[Revision tracking records]
%%

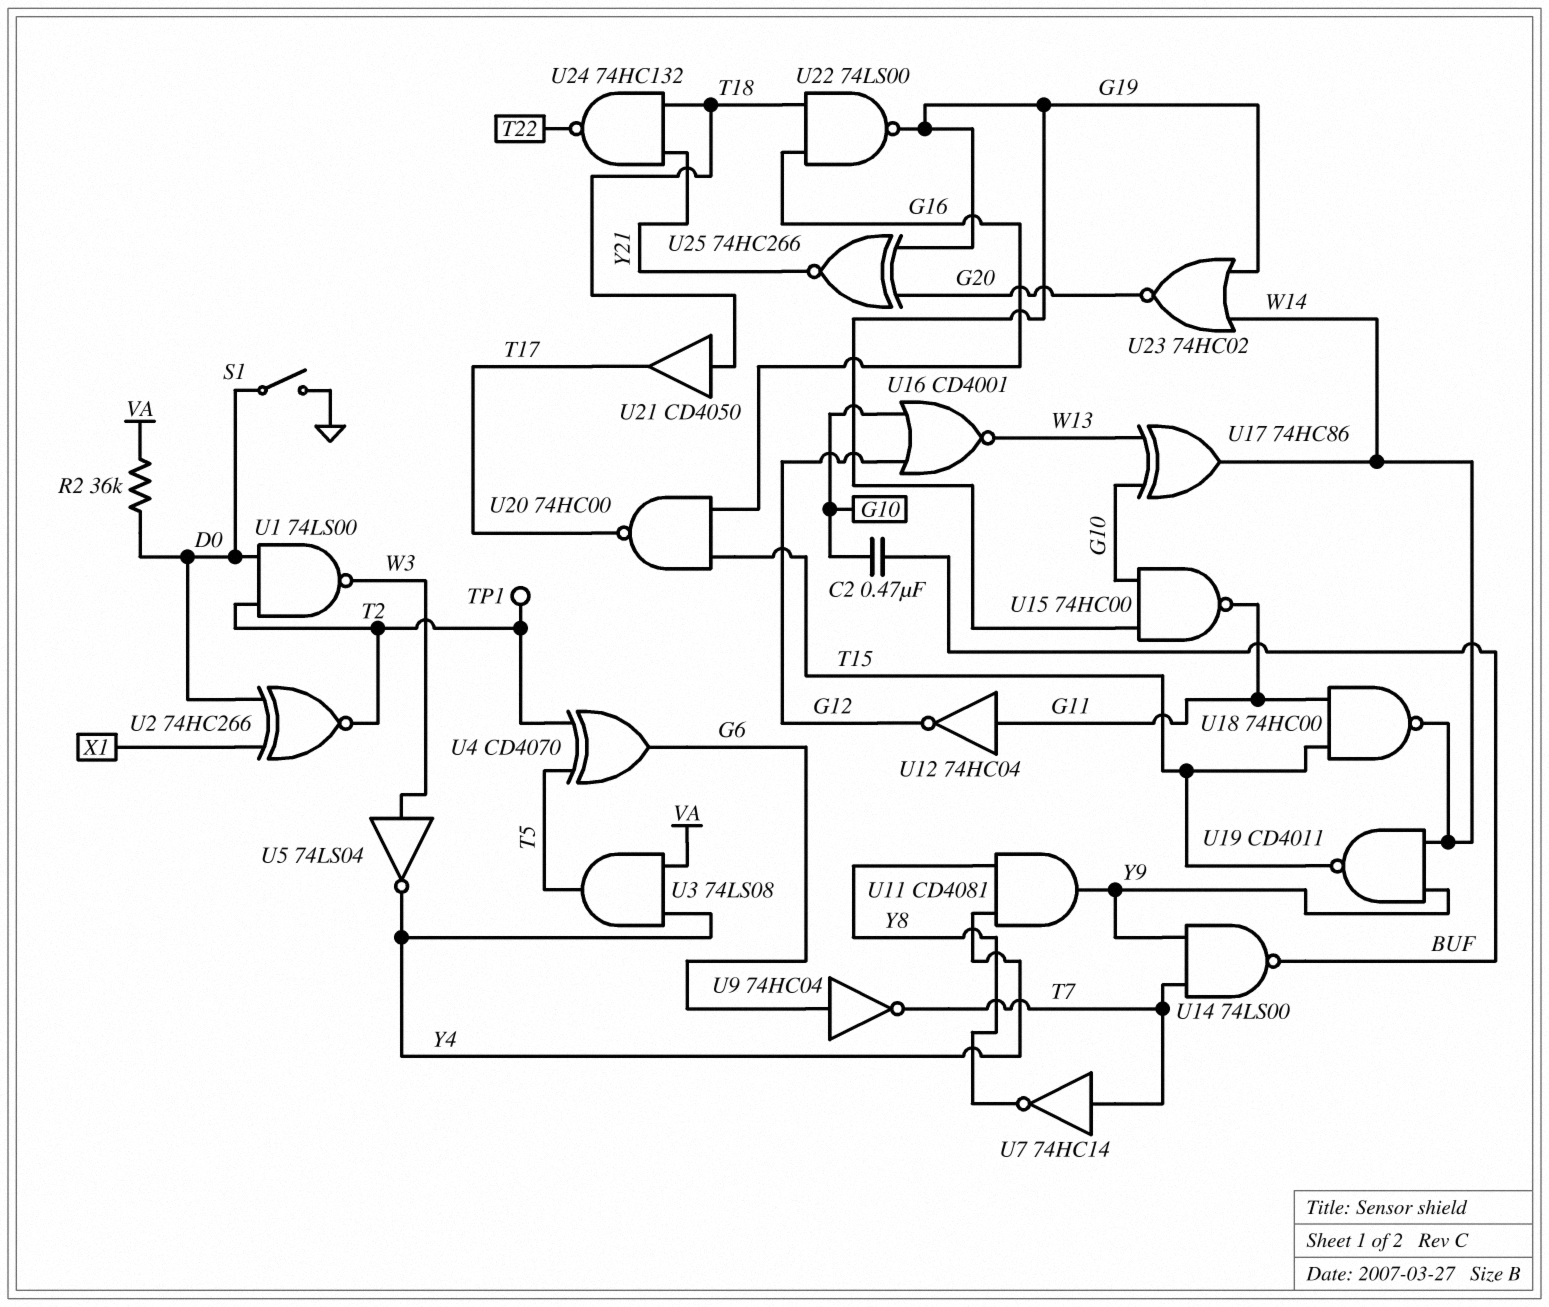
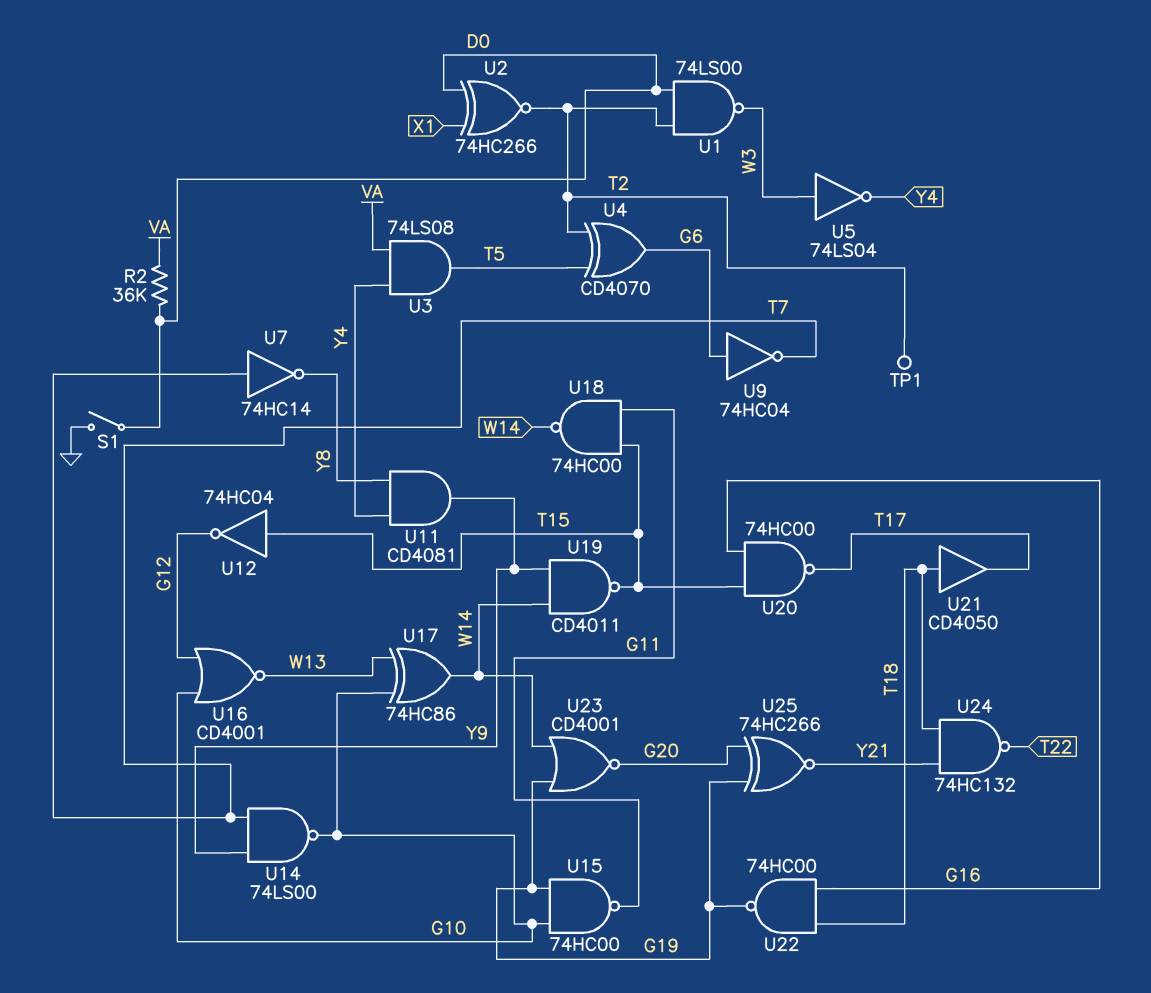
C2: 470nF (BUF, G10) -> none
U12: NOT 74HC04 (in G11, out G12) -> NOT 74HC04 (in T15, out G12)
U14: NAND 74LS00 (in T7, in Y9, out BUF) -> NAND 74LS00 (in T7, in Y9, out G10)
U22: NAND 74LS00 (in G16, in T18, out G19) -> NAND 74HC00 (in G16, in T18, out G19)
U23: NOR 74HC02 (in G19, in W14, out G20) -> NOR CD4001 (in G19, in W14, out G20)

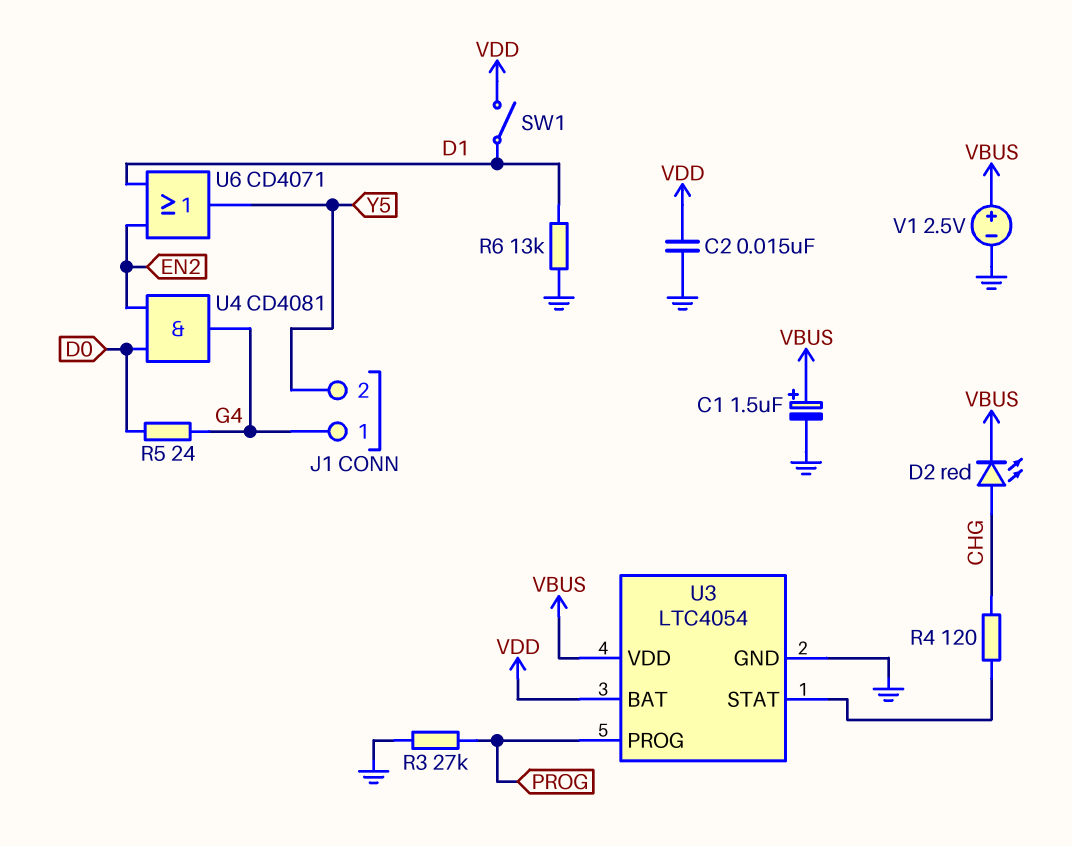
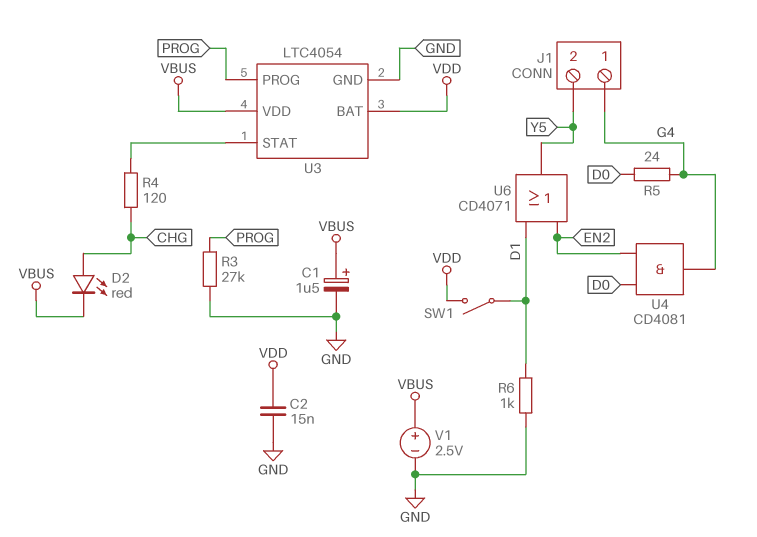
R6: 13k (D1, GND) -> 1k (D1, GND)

%%

▶ [Instructions to follow]: Write out every record above exactly, leaving no picture in the result.

▶ [Written response]:
C2: 470nF (BUF, G10) -> none
U12: NOT 74HC04 (in G11, out G12) -> NOT 74HC04 (in T15, out G12)
U14: NAND 74LS00 (in T7, in Y9, out BUF) -> NAND 74LS00 (in T7, in Y9, out G10)
U22: NAND 74LS00 (in G16, in T18, out G19) -> NAND 74HC00 (in G16, in T18, out G19)
U23: NOR 74HC02 (in G19, in W14, out G20) -> NOR CD4001 (in G19, in W14, out G20)

R6: 13k (D1, GND) -> 1k (D1, GND)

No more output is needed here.